## WHAT YOU HAVE TO DO
Retype the following data exactly, but leave its pictures out.

════════════════════

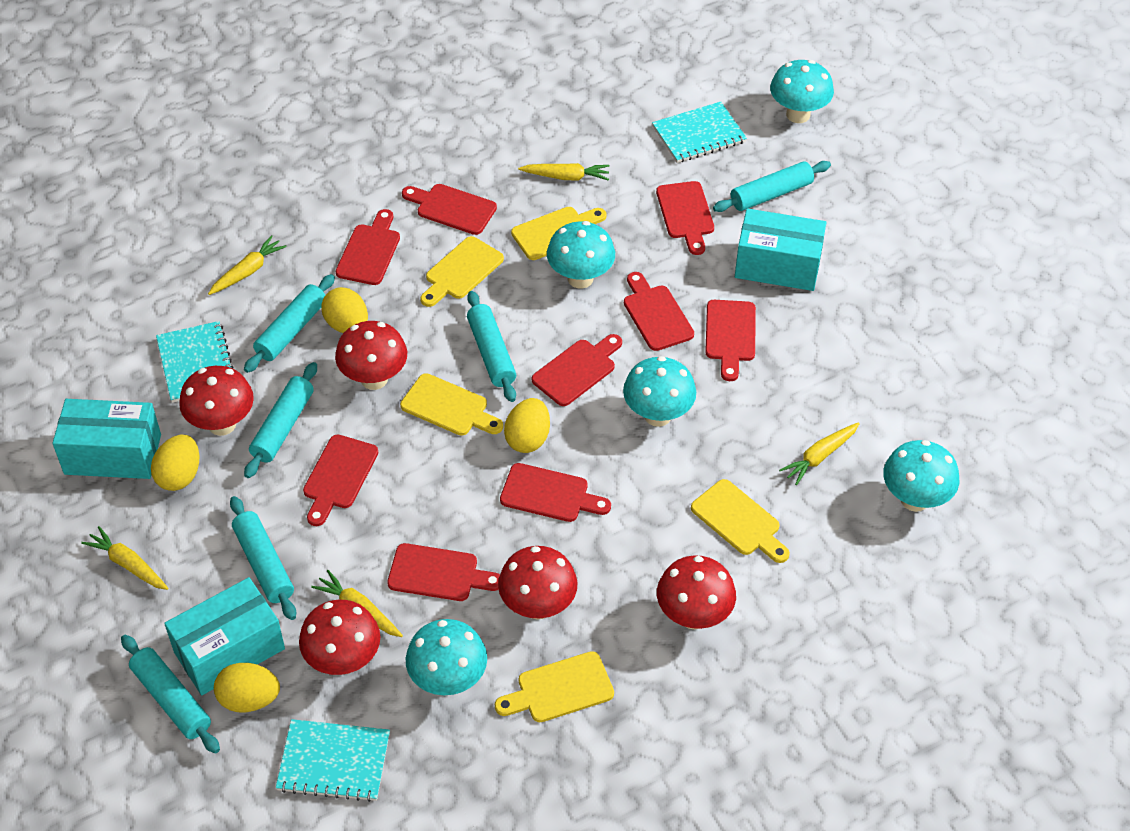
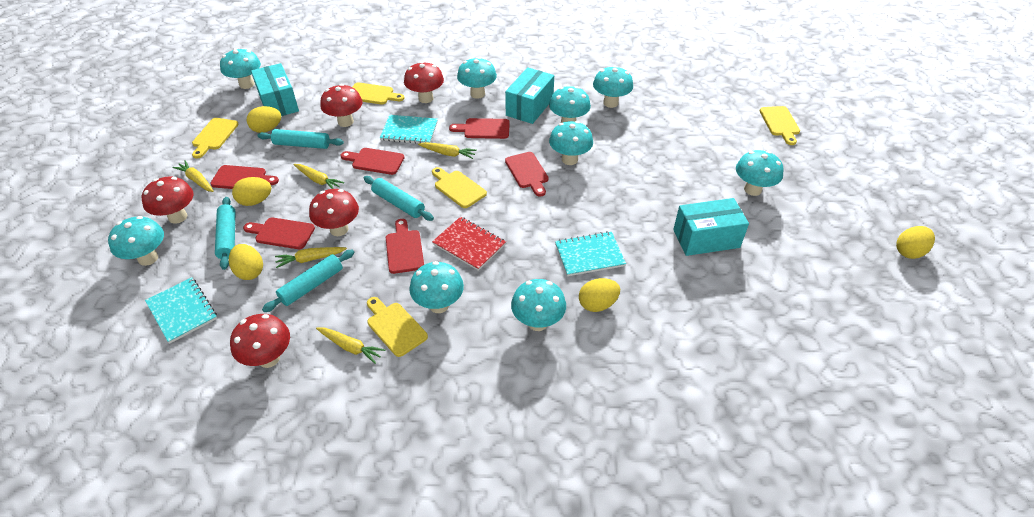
red cutting board: 9 -> 6
red notebook: 0 -> 1
turquoise mushroom: 5 -> 9
turquoise rolling pin: 6 -> 4
yellow egg: 4 -> 5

════════════════════

## WRITTEN ANSWER
red cutting board: 9 -> 6
red notebook: 0 -> 1
turquoise mushroom: 5 -> 9
turquoise rolling pin: 6 -> 4
yellow egg: 4 -> 5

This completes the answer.